Information shown Block Start

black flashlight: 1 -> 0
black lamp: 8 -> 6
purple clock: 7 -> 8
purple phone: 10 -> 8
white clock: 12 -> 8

Information shown Block End
Information shown Block Start

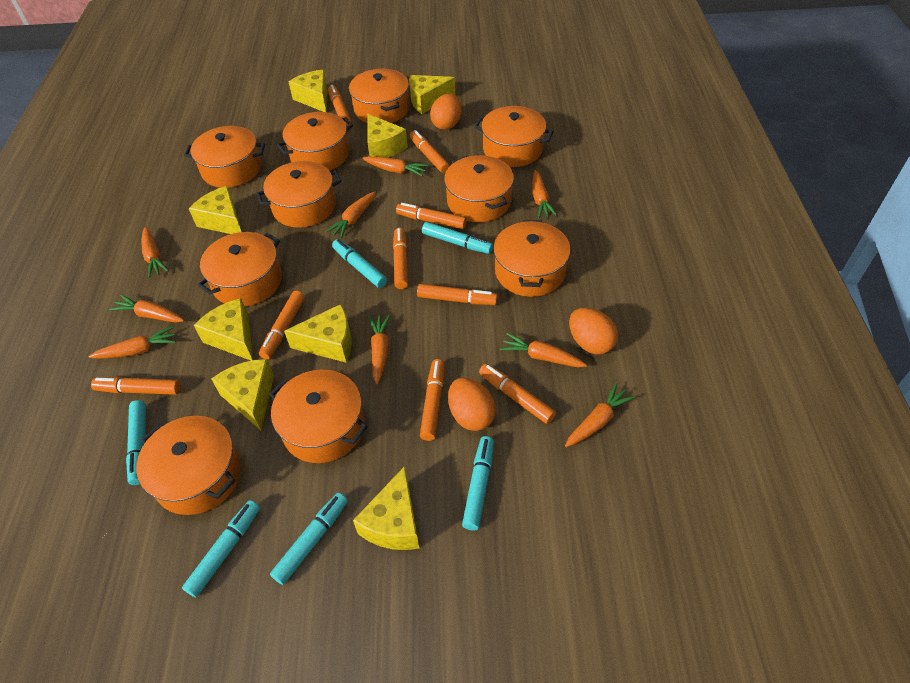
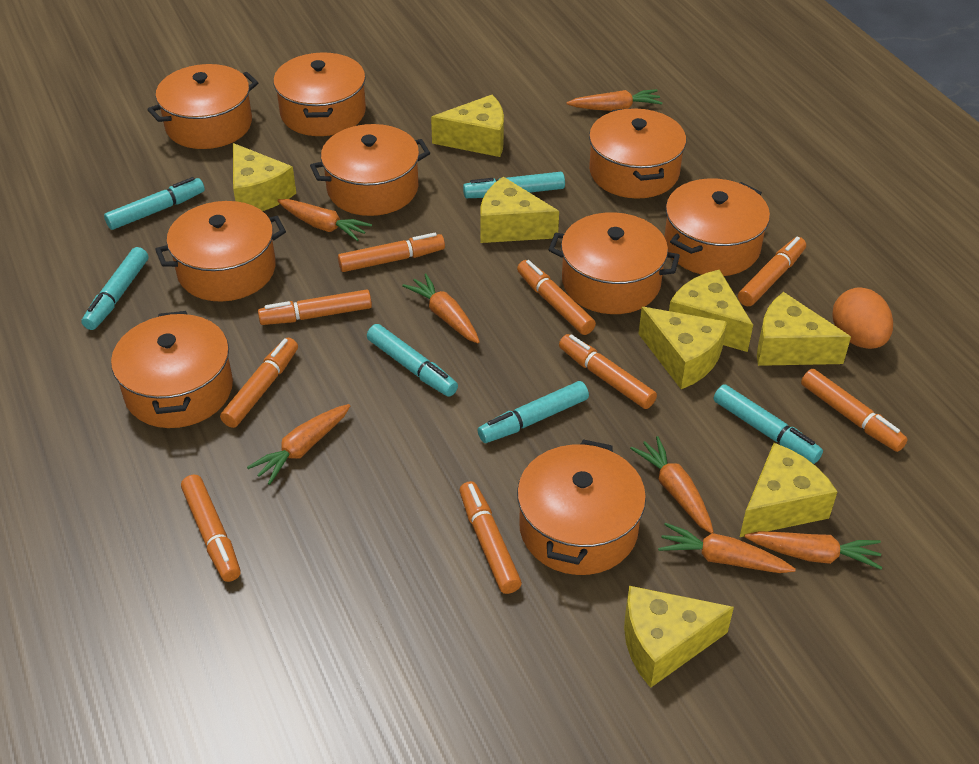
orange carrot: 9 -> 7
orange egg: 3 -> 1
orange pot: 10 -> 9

Information shown Block End

**Exercise details**
Show every line of the records above that contains the word "orange".

**Expected answer**
orange carrot: 9 -> 7
orange egg: 3 -> 1
orange pot: 10 -> 9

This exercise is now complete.